- Image sets with object changes -

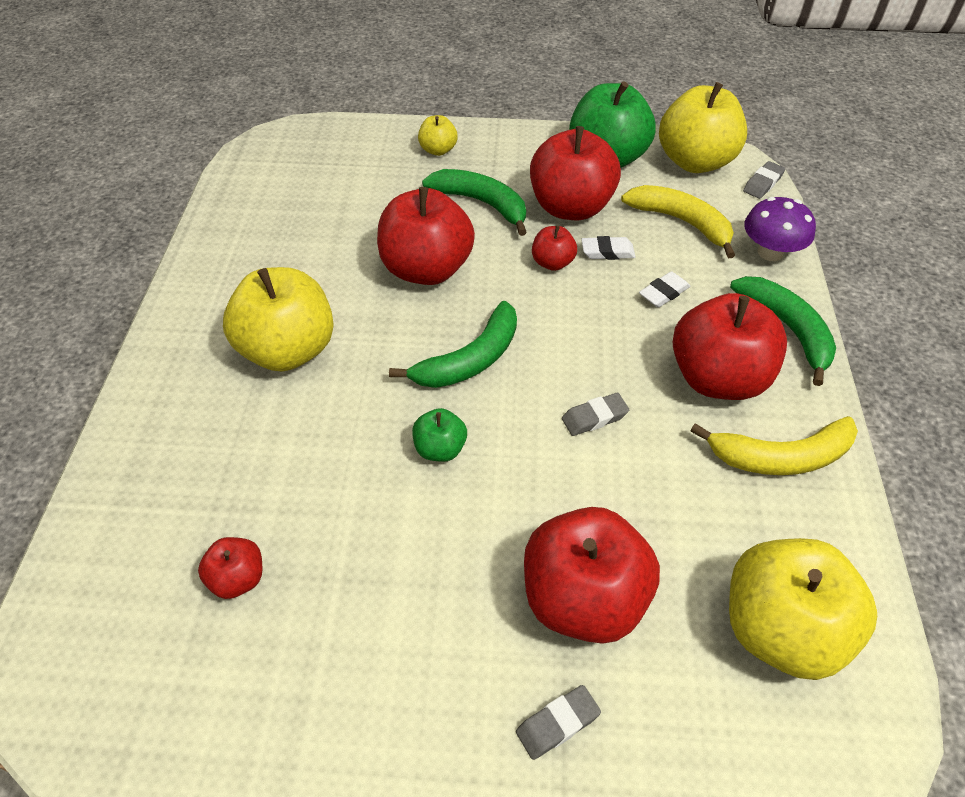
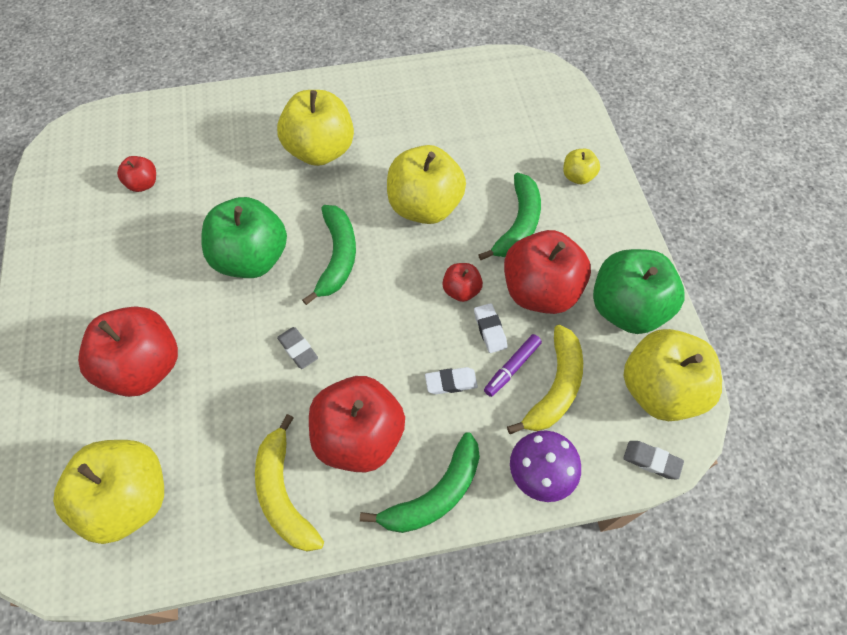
camera: 75 degrees right, 10 degrees up
(426, 269) = (425, 206): red apple -> yellow apple
(440, 449) = (252, 258): green apple -> green apple, size x2.09
(470, 359) = (337, 257): green banana -> green banana turned 120 degrees counterclockwise
(557, 724) = (59, 367): grey eraser -> none
(655, 246) = (512, 368): none -> purple marker
(663, 293) = (451, 382): white eraser -> white eraser turned 45 degrees counterclockwise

- WHAT YOU ARE ASKED TO DO -
Write down exactly the line with "(655, 246) = (512, 368): none", then each line after it through the end of the data.

- WRITTEN REPLY -
(655, 246) = (512, 368): none -> purple marker
(663, 293) = (451, 382): white eraser -> white eraser turned 45 degrees counterclockwise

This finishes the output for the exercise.